[Closed polygon outlines]
== == ==
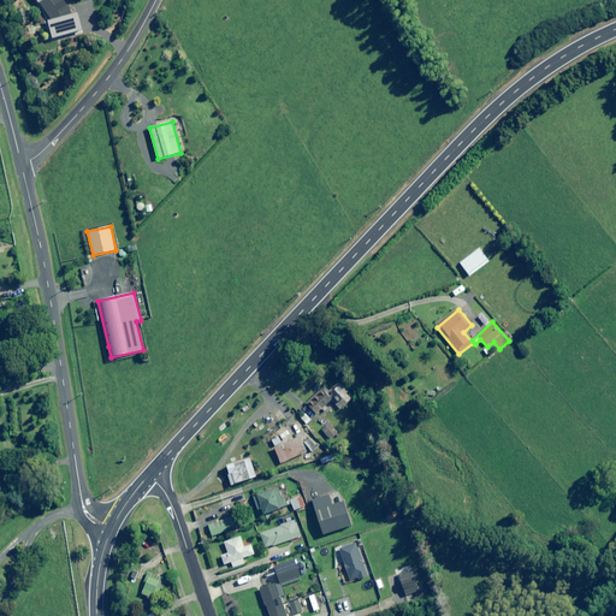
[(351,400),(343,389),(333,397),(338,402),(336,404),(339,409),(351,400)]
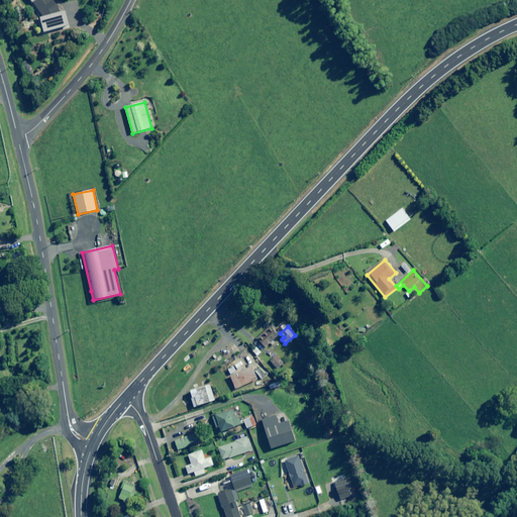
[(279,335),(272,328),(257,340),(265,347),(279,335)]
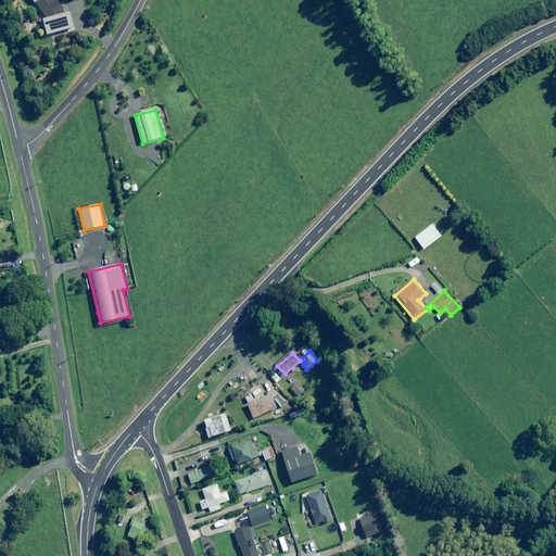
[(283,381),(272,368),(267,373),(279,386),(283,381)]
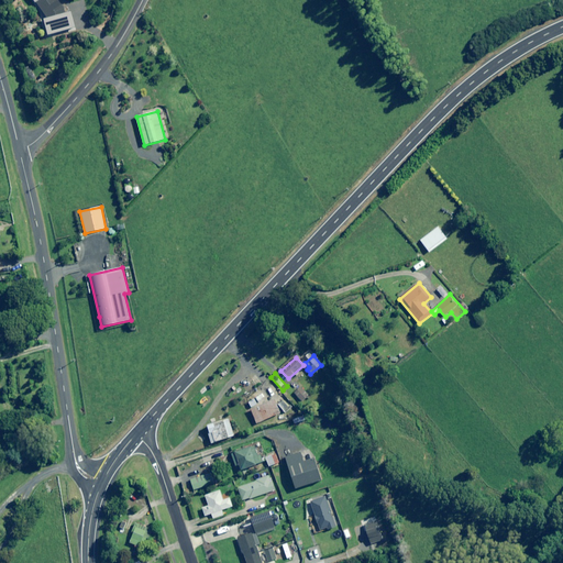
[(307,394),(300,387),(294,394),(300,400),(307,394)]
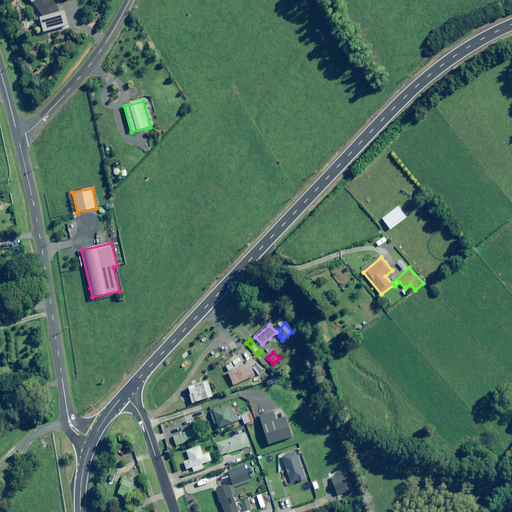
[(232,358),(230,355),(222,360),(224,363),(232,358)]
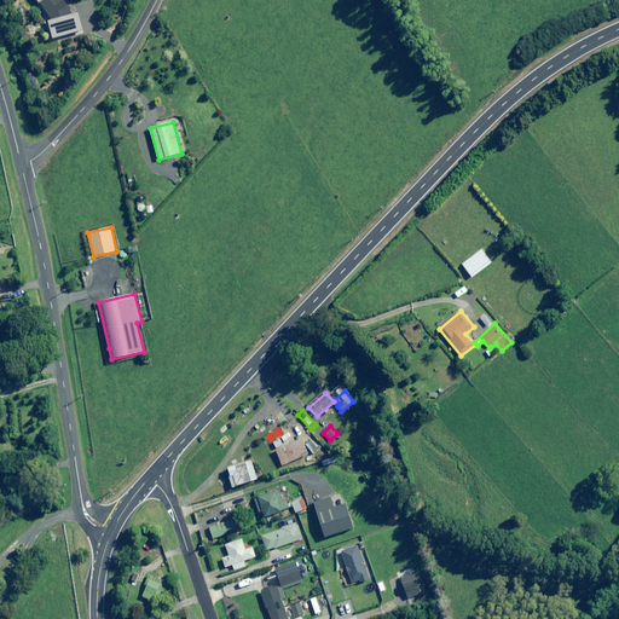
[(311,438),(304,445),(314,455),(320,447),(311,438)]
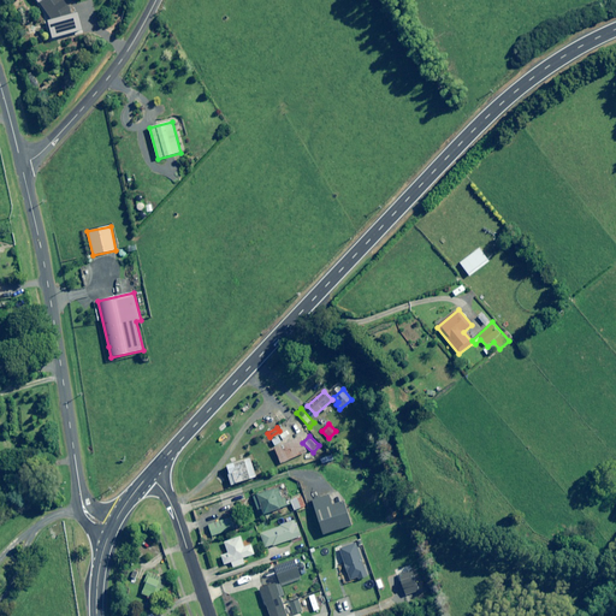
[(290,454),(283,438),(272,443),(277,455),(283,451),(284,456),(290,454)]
== == ==
*Task objective:*
Write out each entry again exactly, and skip the pictures.

*Output of the task:*
[(351,400),(343,389),(333,397),(338,402),(336,404),(339,409),(351,400)]
[(279,335),(272,328),(257,340),(265,347),(279,335)]
[(283,381),(272,368),(267,373),(279,386),(283,381)]
[(307,394),(300,387),(294,394),(300,400),(307,394)]
[(232,358),(230,355),(222,360),(224,363),(232,358)]
[(311,438),(304,445),(314,455),(320,447),(311,438)]
[(290,454),(283,438),(272,443),(277,455),(283,451),(284,456),(290,454)]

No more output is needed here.